▸ **ACTIVITY**:
Your answer must be the records below repeated word for word, with no pictures in it.

▸ **INFORMATION PROVIDED**:

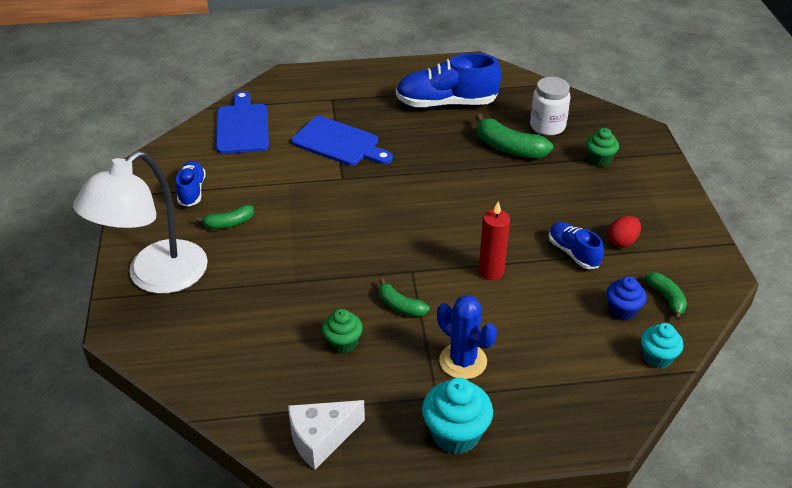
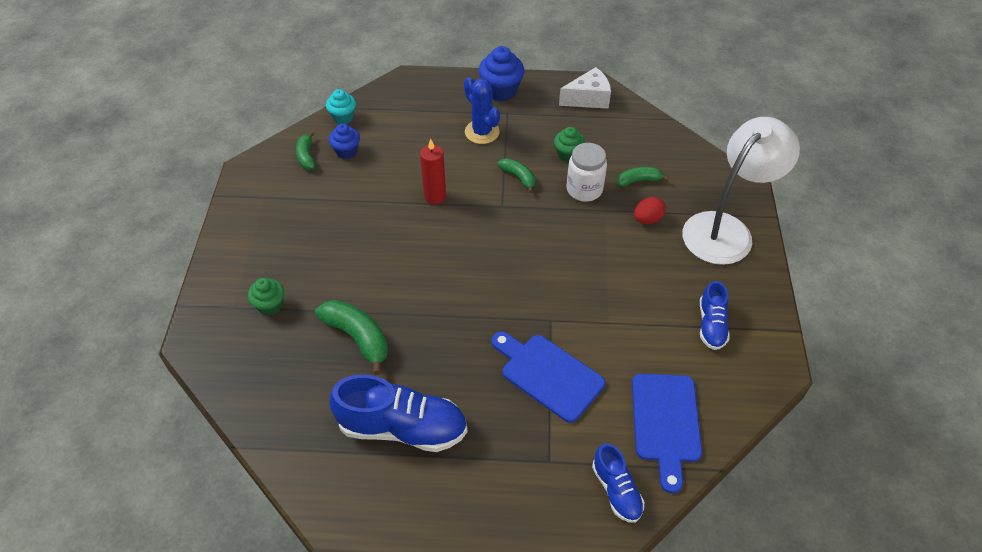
camera: 170 degrees left, 10 degrees up
(229, 223) = (667, 278): green banana -> green banana (638, 180)
(455, 434) = (501, 91): turquoise cupcake -> blue cupcake
(547, 126) = (298, 366): white jar -> white jar (584, 189)
(573, 253) = (357, 204): blue shoe -> blue shoe (616, 490)
(622, 242) = (308, 209): red egg -> red egg (647, 219)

▸ **WRITTEN ANSWER**:
camera: 170 degrees left, 10 degrees up
(229, 223) = (667, 278): green banana -> green banana (638, 180)
(455, 434) = (501, 91): turquoise cupcake -> blue cupcake
(547, 126) = (298, 366): white jar -> white jar (584, 189)
(573, 253) = (357, 204): blue shoe -> blue shoe (616, 490)
(622, 242) = (308, 209): red egg -> red egg (647, 219)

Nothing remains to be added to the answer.